* Aim *
Please rewrite the items below, substituting "term" for "word" and keeping everything else unchanged. Leave the pictures out of your answer.

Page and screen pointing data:
--
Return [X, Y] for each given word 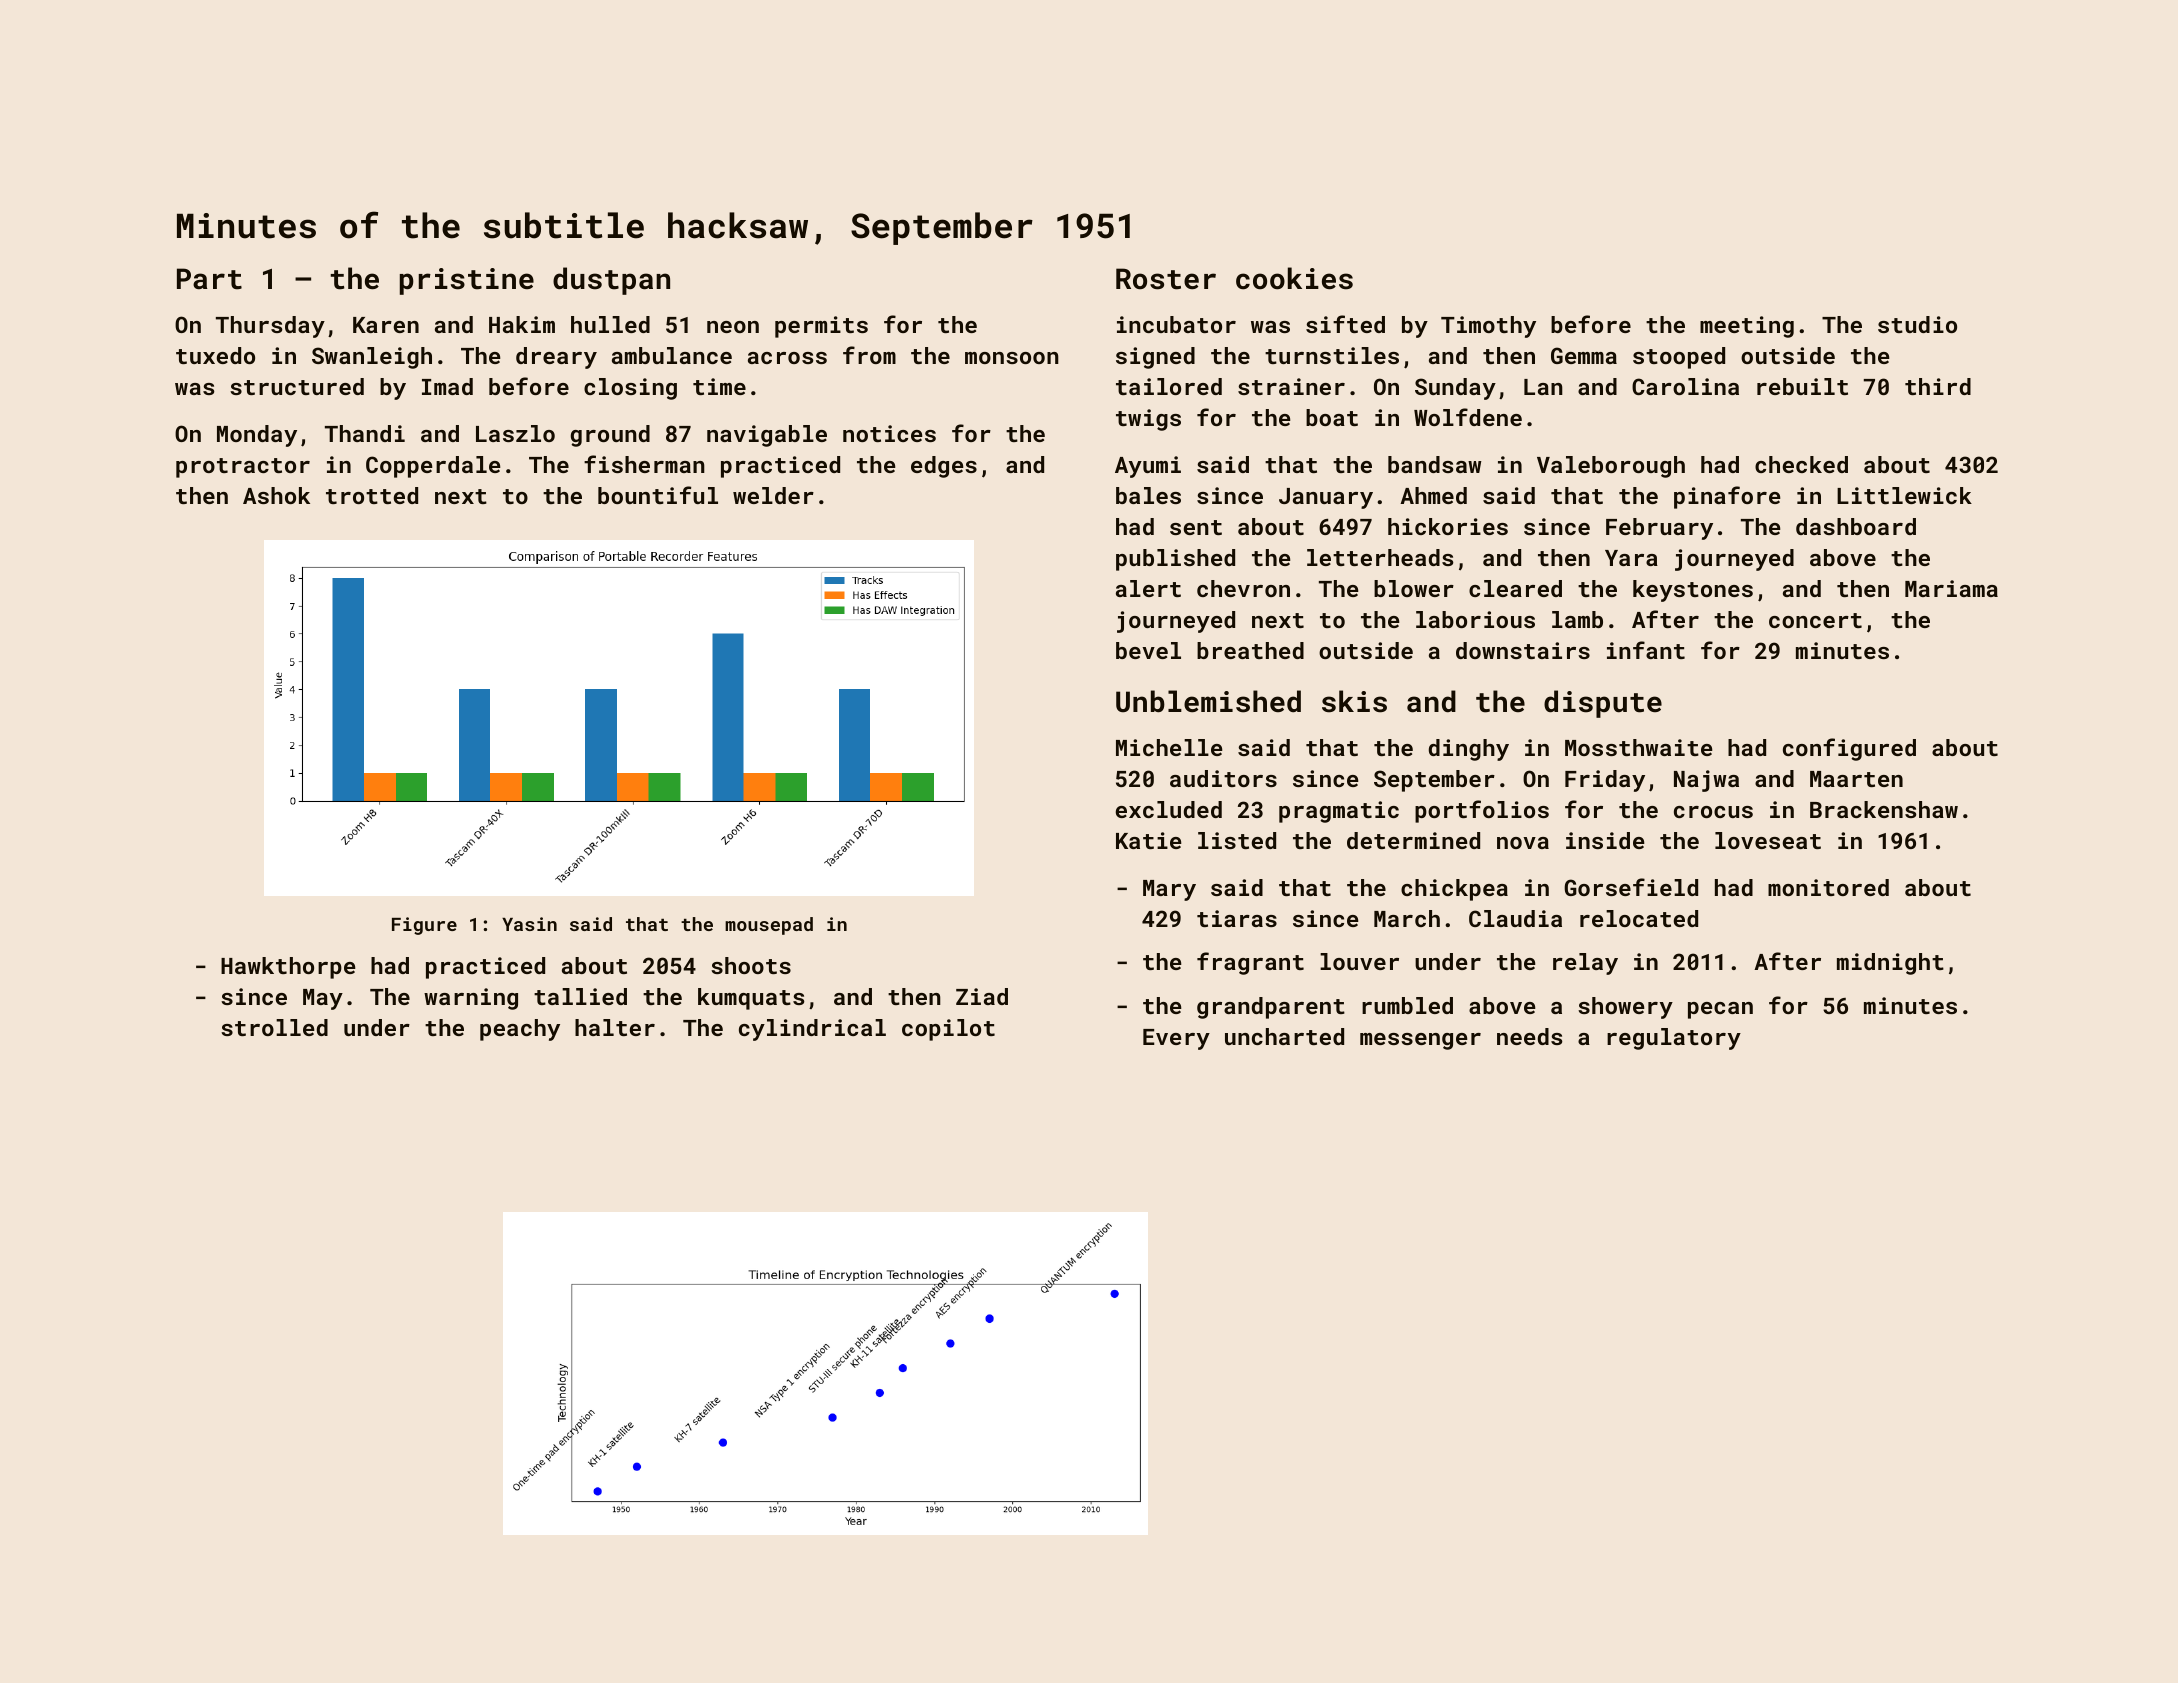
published [1175, 560]
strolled [274, 1027]
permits [821, 327]
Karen [386, 325]
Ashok [276, 495]
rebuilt [1802, 386]
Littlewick [1904, 495]
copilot [948, 1030]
--
* Solution to this problem *
Return [X, Y] for each given term 
published [1175, 560]
strolled [274, 1027]
permits [821, 327]
Karen [386, 325]
Ashok [276, 495]
rebuilt [1802, 386]
Littlewick [1904, 495]
copilot [948, 1030]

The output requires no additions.